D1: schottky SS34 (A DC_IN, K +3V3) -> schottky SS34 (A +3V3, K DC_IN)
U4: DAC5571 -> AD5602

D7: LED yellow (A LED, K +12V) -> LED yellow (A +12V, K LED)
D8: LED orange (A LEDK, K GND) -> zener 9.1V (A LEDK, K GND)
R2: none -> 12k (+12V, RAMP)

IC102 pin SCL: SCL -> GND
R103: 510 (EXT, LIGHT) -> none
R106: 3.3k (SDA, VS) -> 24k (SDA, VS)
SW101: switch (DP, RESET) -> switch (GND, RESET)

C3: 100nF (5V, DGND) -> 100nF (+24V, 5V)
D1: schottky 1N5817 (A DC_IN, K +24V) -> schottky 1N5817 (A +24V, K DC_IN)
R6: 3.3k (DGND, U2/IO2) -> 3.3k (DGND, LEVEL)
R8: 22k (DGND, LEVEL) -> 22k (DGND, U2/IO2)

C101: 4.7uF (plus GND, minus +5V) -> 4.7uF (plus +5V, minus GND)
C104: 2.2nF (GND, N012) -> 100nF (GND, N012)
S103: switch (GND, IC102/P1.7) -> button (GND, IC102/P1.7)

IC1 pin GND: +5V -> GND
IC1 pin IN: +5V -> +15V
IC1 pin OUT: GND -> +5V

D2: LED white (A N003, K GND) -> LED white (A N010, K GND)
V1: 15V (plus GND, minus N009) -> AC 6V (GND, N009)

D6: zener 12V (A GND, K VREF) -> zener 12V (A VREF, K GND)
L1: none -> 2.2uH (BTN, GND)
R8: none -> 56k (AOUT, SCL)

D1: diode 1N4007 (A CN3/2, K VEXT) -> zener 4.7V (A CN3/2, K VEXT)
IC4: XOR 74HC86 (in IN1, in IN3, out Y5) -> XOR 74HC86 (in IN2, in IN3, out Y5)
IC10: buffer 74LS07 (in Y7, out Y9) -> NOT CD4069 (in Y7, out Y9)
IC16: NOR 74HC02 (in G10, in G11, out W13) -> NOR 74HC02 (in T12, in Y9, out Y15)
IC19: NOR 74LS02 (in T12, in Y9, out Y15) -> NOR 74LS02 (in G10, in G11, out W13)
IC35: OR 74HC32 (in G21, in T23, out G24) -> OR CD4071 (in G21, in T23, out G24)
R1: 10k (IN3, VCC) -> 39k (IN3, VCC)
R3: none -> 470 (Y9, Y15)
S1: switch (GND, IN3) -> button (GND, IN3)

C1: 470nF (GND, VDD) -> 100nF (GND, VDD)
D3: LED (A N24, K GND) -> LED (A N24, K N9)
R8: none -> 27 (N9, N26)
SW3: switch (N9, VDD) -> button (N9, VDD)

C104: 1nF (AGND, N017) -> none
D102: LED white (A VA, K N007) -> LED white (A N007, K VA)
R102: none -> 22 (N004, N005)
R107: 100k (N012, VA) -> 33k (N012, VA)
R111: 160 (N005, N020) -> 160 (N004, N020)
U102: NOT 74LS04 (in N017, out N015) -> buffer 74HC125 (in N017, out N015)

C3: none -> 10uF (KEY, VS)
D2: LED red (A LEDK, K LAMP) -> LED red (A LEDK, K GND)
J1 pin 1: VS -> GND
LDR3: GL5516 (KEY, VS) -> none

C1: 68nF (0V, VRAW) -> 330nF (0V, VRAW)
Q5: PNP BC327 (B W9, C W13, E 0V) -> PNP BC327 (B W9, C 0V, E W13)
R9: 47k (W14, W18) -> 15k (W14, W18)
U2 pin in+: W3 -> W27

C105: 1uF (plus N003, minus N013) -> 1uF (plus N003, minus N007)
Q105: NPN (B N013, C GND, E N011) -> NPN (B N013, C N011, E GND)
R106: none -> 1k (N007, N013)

####################

● **What to produce**
Go through the records above and copy each line exactly.

● **Your response**
D1: schottky SS34 (A DC_IN, K +3V3) -> schottky SS34 (A +3V3, K DC_IN)
U4: DAC5571 -> AD5602

D7: LED yellow (A LED, K +12V) -> LED yellow (A +12V, K LED)
D8: LED orange (A LEDK, K GND) -> zener 9.1V (A LEDK, K GND)
R2: none -> 12k (+12V, RAMP)

IC102 pin SCL: SCL -> GND
R103: 510 (EXT, LIGHT) -> none
R106: 3.3k (SDA, VS) -> 24k (SDA, VS)
SW101: switch (DP, RESET) -> switch (GND, RESET)

C3: 100nF (5V, DGND) -> 100nF (+24V, 5V)
D1: schottky 1N5817 (A DC_IN, K +24V) -> schottky 1N5817 (A +24V, K DC_IN)
R6: 3.3k (DGND, U2/IO2) -> 3.3k (DGND, LEVEL)
R8: 22k (DGND, LEVEL) -> 22k (DGND, U2/IO2)

C101: 4.7uF (plus GND, minus +5V) -> 4.7uF (plus +5V, minus GND)
C104: 2.2nF (GND, N012) -> 100nF (GND, N012)
S103: switch (GND, IC102/P1.7) -> button (GND, IC102/P1.7)

IC1 pin GND: +5V -> GND
IC1 pin IN: +5V -> +15V
IC1 pin OUT: GND -> +5V

D2: LED white (A N003, K GND) -> LED white (A N010, K GND)
V1: 15V (plus GND, minus N009) -> AC 6V (GND, N009)

D6: zener 12V (A GND, K VREF) -> zener 12V (A VREF, K GND)
L1: none -> 2.2uH (BTN, GND)
R8: none -> 56k (AOUT, SCL)

D1: diode 1N4007 (A CN3/2, K VEXT) -> zener 4.7V (A CN3/2, K VEXT)
IC4: XOR 74HC86 (in IN1, in IN3, out Y5) -> XOR 74HC86 (in IN2, in IN3, out Y5)
IC10: buffer 74LS07 (in Y7, out Y9) -> NOT CD4069 (in Y7, out Y9)
IC16: NOR 74HC02 (in G10, in G11, out W13) -> NOR 74HC02 (in T12, in Y9, out Y15)
IC19: NOR 74LS02 (in T12, in Y9, out Y15) -> NOR 74LS02 (in G10, in G11, out W13)
IC35: OR 74HC32 (in G21, in T23, out G24) -> OR CD4071 (in G21, in T23, out G24)
R1: 10k (IN3, VCC) -> 39k (IN3, VCC)
R3: none -> 470 (Y9, Y15)
S1: switch (GND, IN3) -> button (GND, IN3)

C1: 470nF (GND, VDD) -> 100nF (GND, VDD)
D3: LED (A N24, K GND) -> LED (A N24, K N9)
R8: none -> 27 (N9, N26)
SW3: switch (N9, VDD) -> button (N9, VDD)

C104: 1nF (AGND, N017) -> none
D102: LED white (A VA, K N007) -> LED white (A N007, K VA)
R102: none -> 22 (N004, N005)
R107: 100k (N012, VA) -> 33k (N012, VA)
R111: 160 (N005, N020) -> 160 (N004, N020)
U102: NOT 74LS04 (in N017, out N015) -> buffer 74HC125 (in N017, out N015)

C3: none -> 10uF (KEY, VS)
D2: LED red (A LEDK, K LAMP) -> LED red (A LEDK, K GND)
J1 pin 1: VS -> GND
LDR3: GL5516 (KEY, VS) -> none

C1: 68nF (0V, VRAW) -> 330nF (0V, VRAW)
Q5: PNP BC327 (B W9, C W13, E 0V) -> PNP BC327 (B W9, C 0V, E W13)
R9: 47k (W14, W18) -> 15k (W14, W18)
U2 pin in+: W3 -> W27

C105: 1uF (plus N003, minus N013) -> 1uF (plus N003, minus N007)
Q105: NPN (B N013, C GND, E N011) -> NPN (B N013, C N011, E GND)
R106: none -> 1k (N007, N013)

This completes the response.